> Extracted records

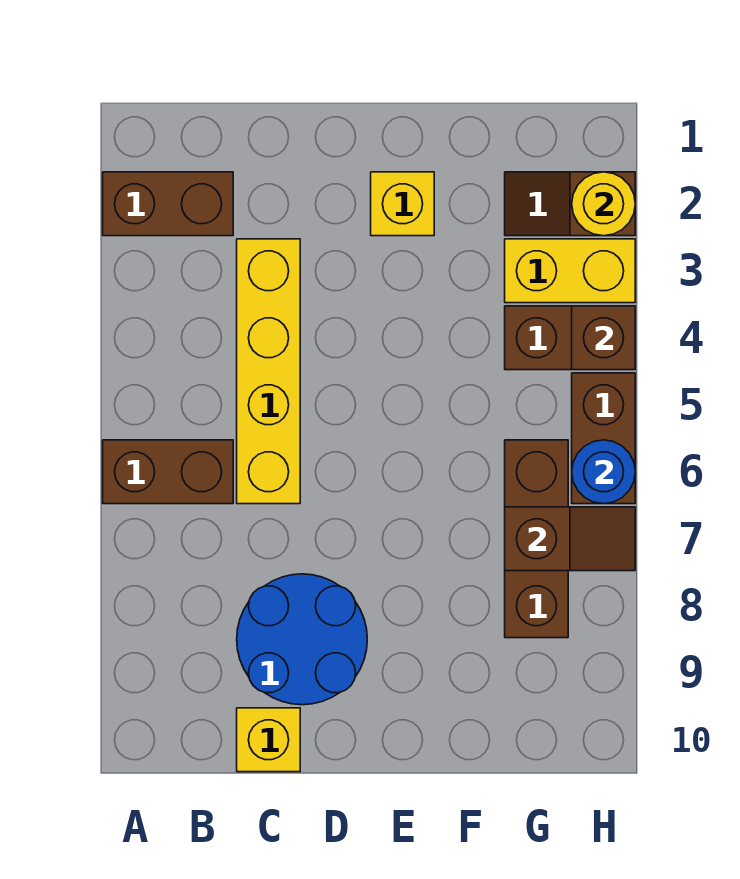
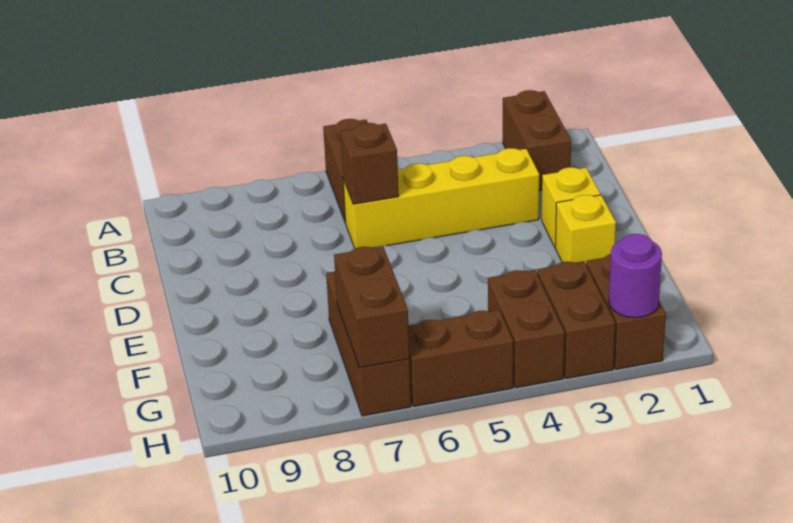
blue round brick C8:D9 level 1 -> none
yellow brick C10 level 1 -> yellow brick D2 level 1
brown slope G2:H2 level 1 top H -> brown brick G2:H2 level 1
yellow brick G3:H3 level 1 -> brown brick G3:H3 level 1
brown brick G6:G8 level 1 -> brown brick F7:H7 level 1
brown slope G7:H7 level 2 top G -> brown brick G7:H7 level 2
yellow round brick H2 level 2 -> purple round brick H2 level 2
brown brick H4 level 2 -> brown brick C6 level 2
blue round brick H6 level 2 -> none

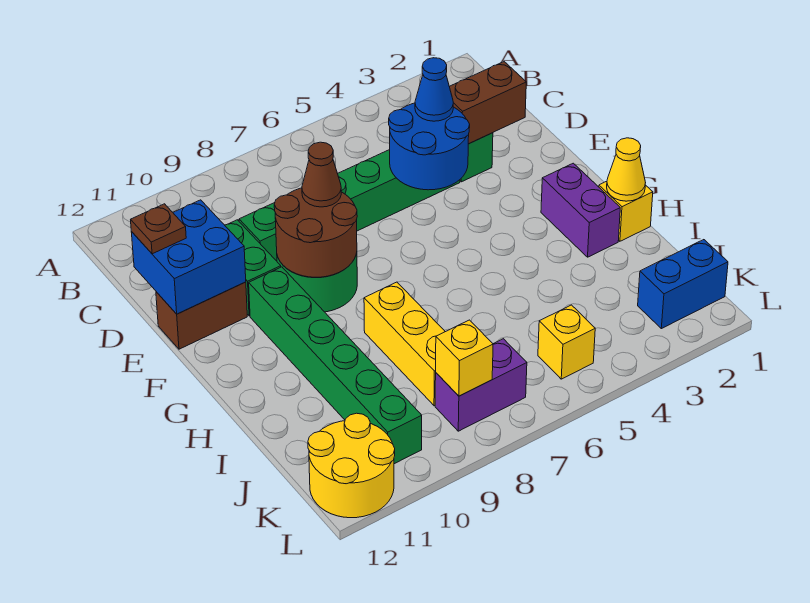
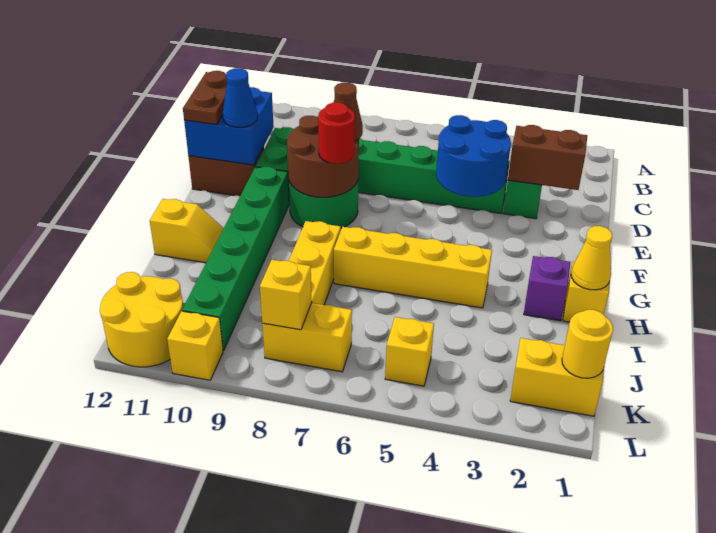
blue cone D4 level 3 -> blue cone E11 level 3
brown plate D12 level 3 -> brown plate D12:E12 level 3
none -> red round brick F8 level 3
purple brick G2:H2 level 1 -> purple brick H2 level 1
none -> yellow brick H4:H7 level 1
none -> yellow slope H11:H12 level 1 top 12
blue brick K1:K2 level 1 -> yellow brick K1:K2 level 1
none -> yellow round brick K1 level 2
purple brick K7:K8 level 1 -> yellow brick K7:K8 level 1
none -> yellow brick L10 level 1

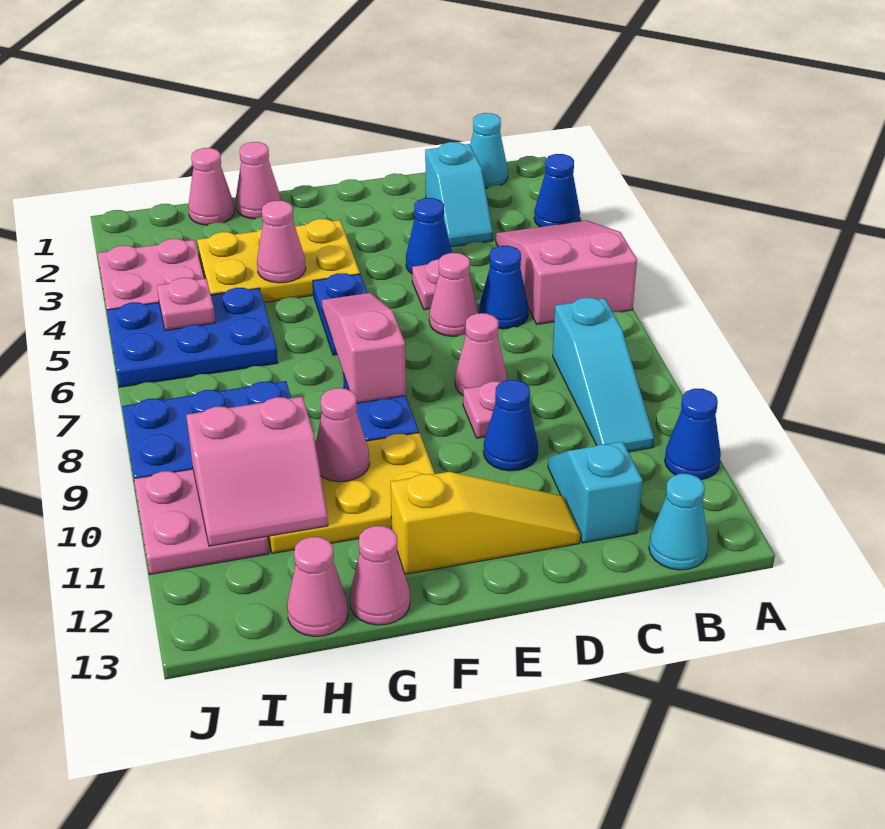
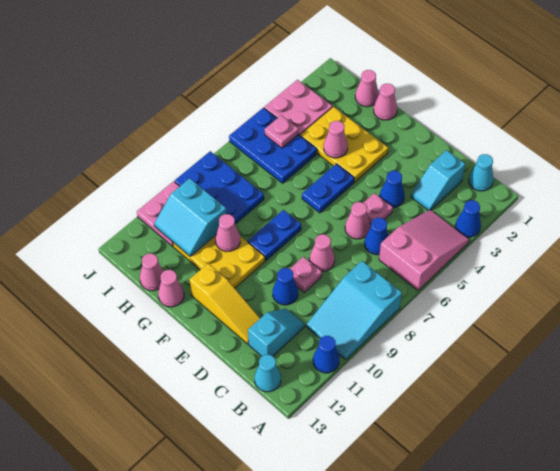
cyan slope B8:B10 level 1 top 8 -> cyan slope A8:B10 level 1 top 8
pink slope F6:F8 level 2 top 8 -> none
pink slope H10:I11 level 2 top 10 -> cyan slope H10:I11 level 2 top 10

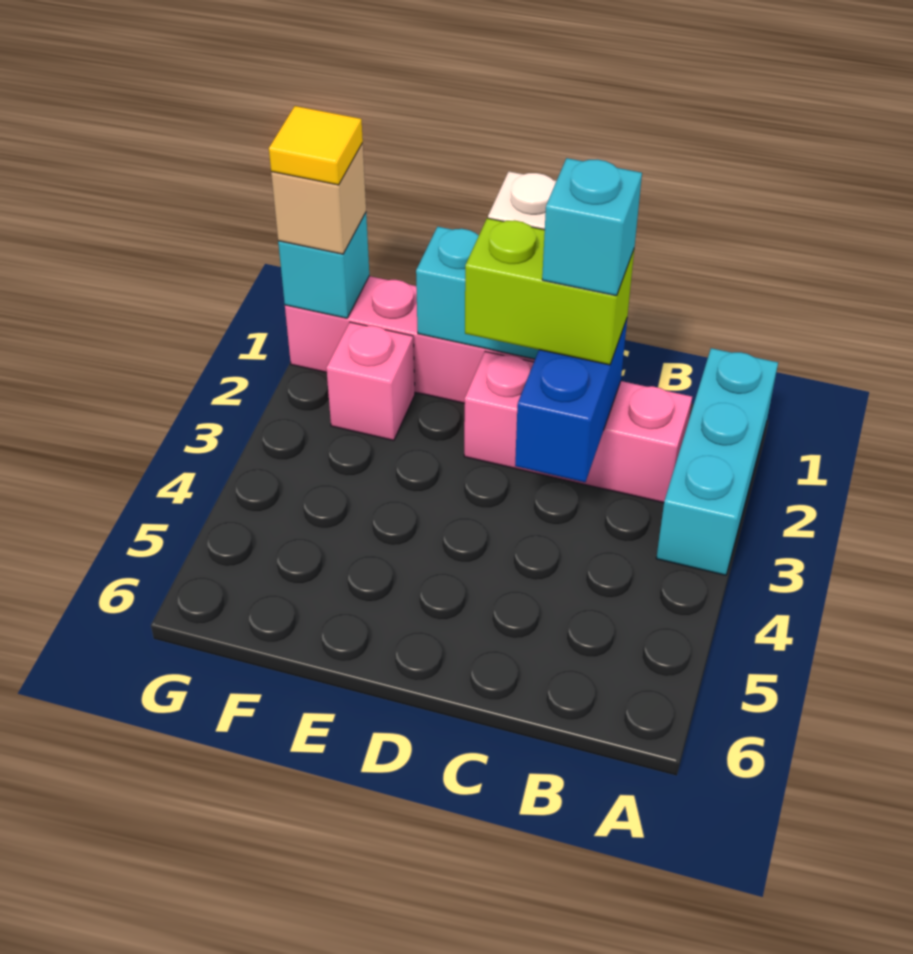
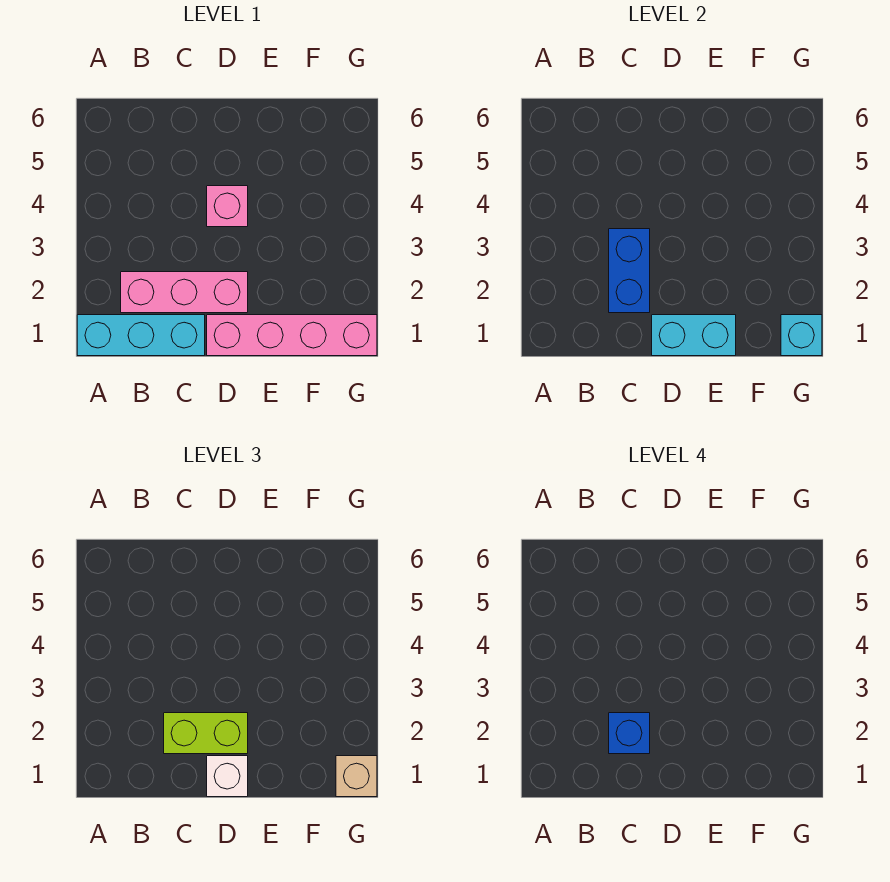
cyan brick A1:A3 level 1 -> cyan brick A1:C1 level 1
cyan brick C2 level 4 -> blue brick C2 level 4
pink brick F2 level 1 -> pink brick D4 level 1
yellow tile G1 level 4 -> none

> Assigned task
Every line from the one with "yellow brick C10" through the end of the records is to be reproduced exactly, and the pictures are to be left out.

> Reply
yellow brick C10 level 1 -> yellow brick D2 level 1
brown slope G2:H2 level 1 top H -> brown brick G2:H2 level 1
yellow brick G3:H3 level 1 -> brown brick G3:H3 level 1
brown brick G6:G8 level 1 -> brown brick F7:H7 level 1
brown slope G7:H7 level 2 top G -> brown brick G7:H7 level 2
yellow round brick H2 level 2 -> purple round brick H2 level 2
brown brick H4 level 2 -> brown brick C6 level 2
blue round brick H6 level 2 -> none

blue cone D4 level 3 -> blue cone E11 level 3
brown plate D12 level 3 -> brown plate D12:E12 level 3
none -> red round brick F8 level 3
purple brick G2:H2 level 1 -> purple brick H2 level 1
none -> yellow brick H4:H7 level 1
none -> yellow slope H11:H12 level 1 top 12
blue brick K1:K2 level 1 -> yellow brick K1:K2 level 1
none -> yellow round brick K1 level 2
purple brick K7:K8 level 1 -> yellow brick K7:K8 level 1
none -> yellow brick L10 level 1

cyan slope B8:B10 level 1 top 8 -> cyan slope A8:B10 level 1 top 8
pink slope F6:F8 level 2 top 8 -> none
pink slope H10:I11 level 2 top 10 -> cyan slope H10:I11 level 2 top 10

cyan brick A1:A3 level 1 -> cyan brick A1:C1 level 1
cyan brick C2 level 4 -> blue brick C2 level 4
pink brick F2 level 1 -> pink brick D4 level 1
yellow tile G1 level 4 -> none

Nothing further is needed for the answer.